*** Extracted records Section Begins ***

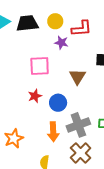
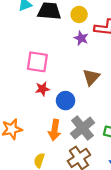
pink square: (40, 66) -> (37, 62), moved
gray cross: (78, 125) -> (82, 128), turned -30

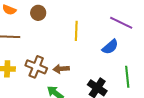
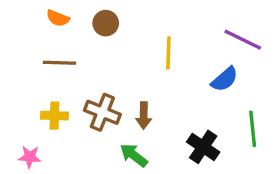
brown arrow: (61, 69) -> (144, 116), turned -84

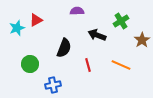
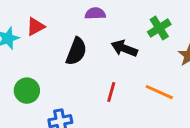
black semicircle: (64, 48) -> (76, 51), moved
red line: (88, 65) -> (111, 92), turned 32

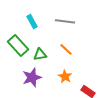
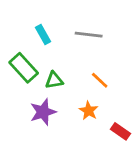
orange line: (66, 49) -> (100, 80), moved

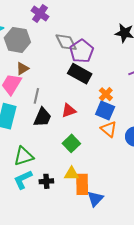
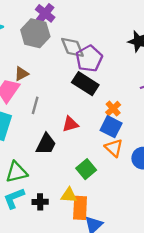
gray hexagon: (17, 40) -> (35, 33), moved
black trapezoid: (42, 117) -> (46, 144), moved
green square: (71, 143) -> (86, 169), moved

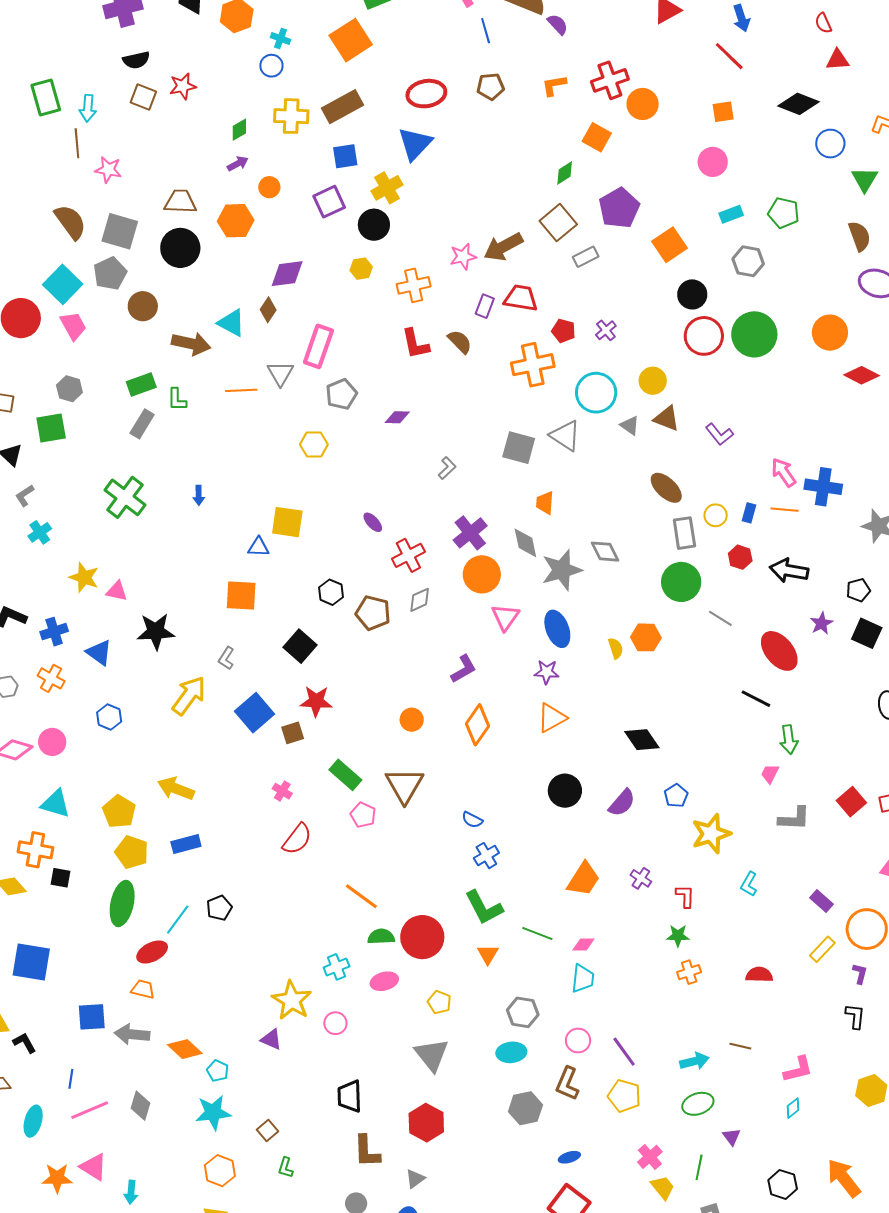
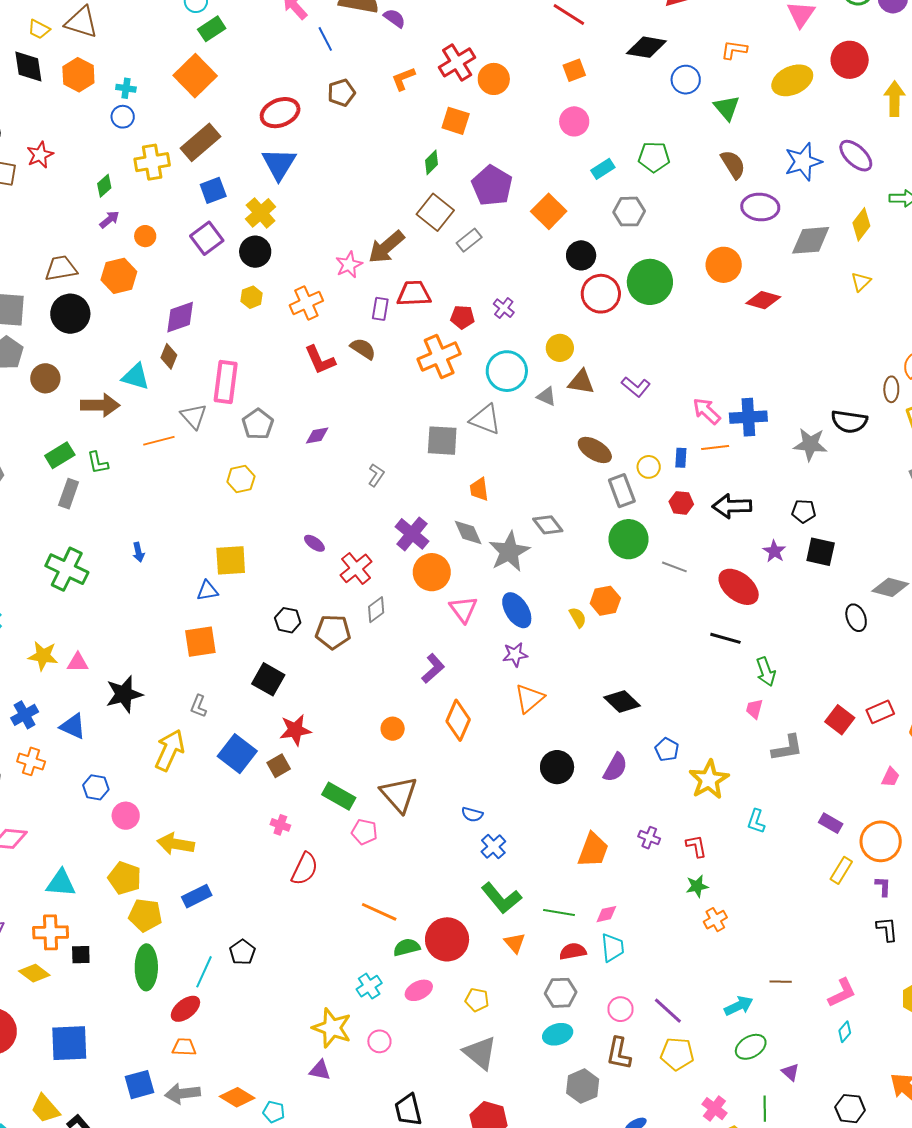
black pentagon: (858, 590) -> (804, 511), turned 30
pink circle: (52, 742) -> (126, 816), moved
red semicircle: (759, 975) -> (573, 951), moved

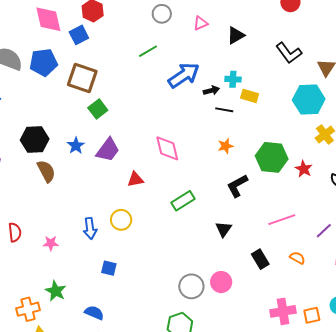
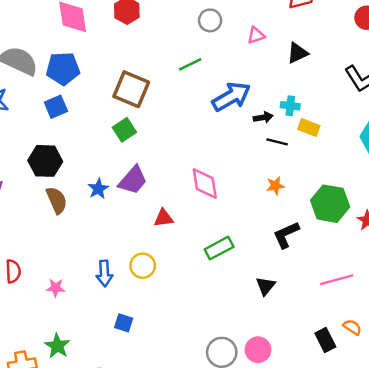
blue square: (79, 35) -> (56, 107), moved
brown square: (82, 78) -> (131, 89), moved
blue star: (76, 146) -> (98, 189), moved
black rectangle: (260, 259) -> (325, 340), moved

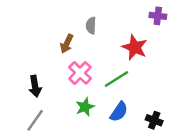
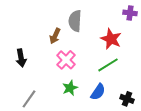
gray semicircle: (91, 26) -> (75, 21), size x1.5
green line: (116, 79) -> (108, 65), moved
black arrow: (35, 86) -> (21, 58), moved

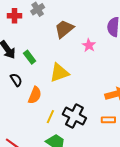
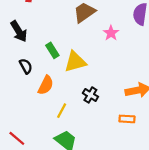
green rectangle: (30, 57) -> (52, 50), moved
black cross: (74, 116) -> (90, 95), moved, size x0.6

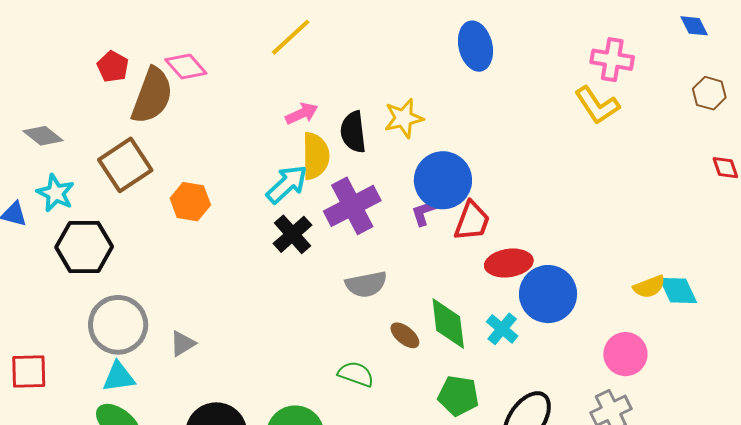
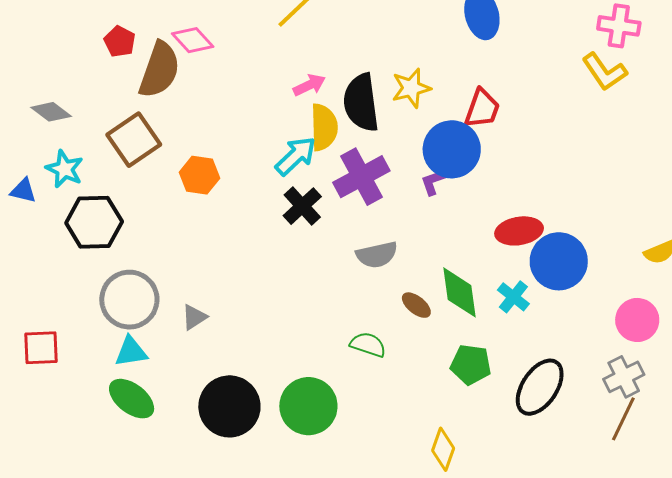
black semicircle: (353, 132) -> (361, 103), size x1.4
red trapezoid: (472, 221) -> (482, 109), moved

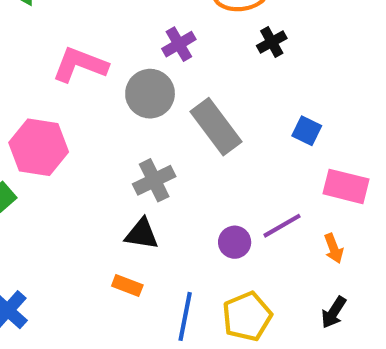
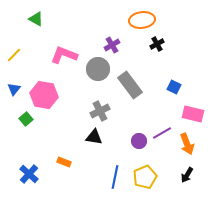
orange arrow: (334, 248) -> (187, 144), size x1.5
orange rectangle: (127, 285) -> (64, 162), moved

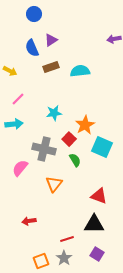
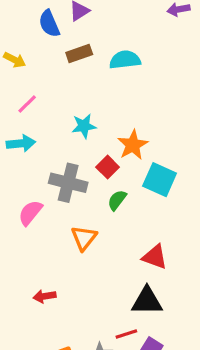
green semicircle: (75, 160) -> (117, 200), turned -112
red line: (67, 239) -> (126, 334), moved

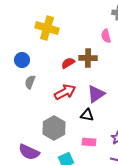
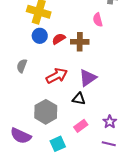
blue circle: (22, 60) -> (40, 36), moved
red semicircle: (68, 63) -> (59, 39), moved
pink rectangle: (89, 142) -> (81, 126), turned -40

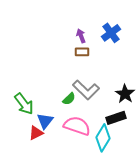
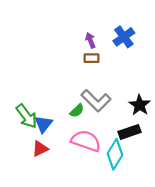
blue triangle: (45, 121) -> (43, 124), moved

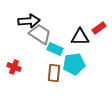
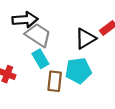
black triangle: (80, 37) -> (85, 39), turned -30
cyan rectangle: (55, 49) -> (40, 59), moved, turned 35

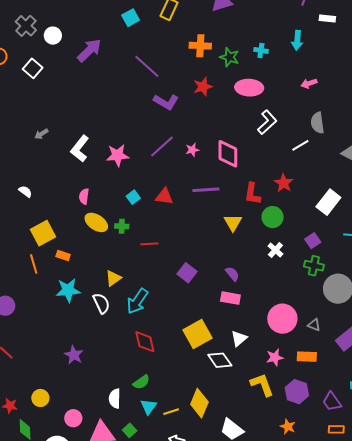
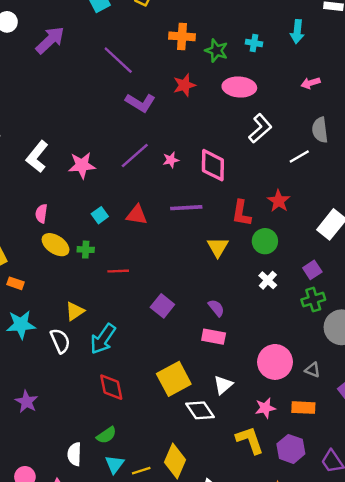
green cross: (314, 266) -> (313, 300), turned -30

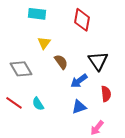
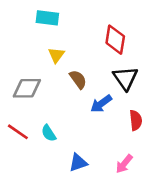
red diamond: (82, 20) -> (115, 40), moved
gray diamond: (21, 69) -> (27, 88), turned -60
blue triangle: (79, 107) -> (78, 163), moved

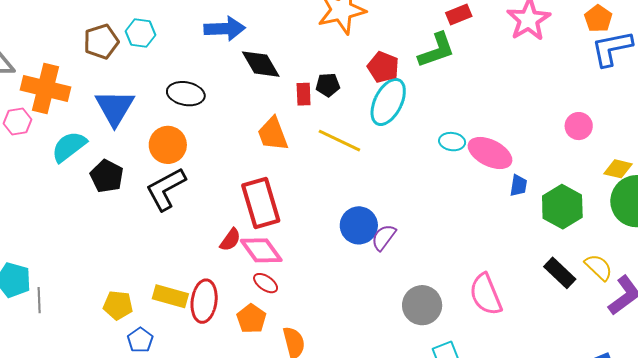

*** Extracted records Section Ends ***

How to complete this task
Look above for the line containing "brown square: (82, 78) -> (131, 89), moved", then copy exactly from it through the line containing "black triangle: (80, 37)", keeping both and leaving out pictures. Add nothing else.

Solution to the exercise
brown square: (82, 78) -> (131, 89), moved
blue star: (76, 146) -> (98, 189), moved
black rectangle: (260, 259) -> (325, 340), moved

gray semicircle: (91, 26) -> (75, 21), size x1.5
green line: (116, 79) -> (108, 65), moved
black arrow: (35, 86) -> (21, 58), moved

green rectangle: (30, 57) -> (52, 50), moved
black cross: (74, 116) -> (90, 95), moved, size x0.6

black semicircle: (353, 132) -> (361, 103), size x1.4
red trapezoid: (472, 221) -> (482, 109), moved

orange arrow: (334, 248) -> (187, 144), size x1.5
orange rectangle: (127, 285) -> (64, 162), moved

green semicircle: (75, 160) -> (117, 200), turned -112
red line: (67, 239) -> (126, 334), moved

blue circle: (22, 60) -> (40, 36), moved
red semicircle: (68, 63) -> (59, 39), moved
pink rectangle: (89, 142) -> (81, 126), turned -40

blue triangle: (45, 121) -> (43, 124), moved

black triangle: (80, 37) -> (85, 39), turned -30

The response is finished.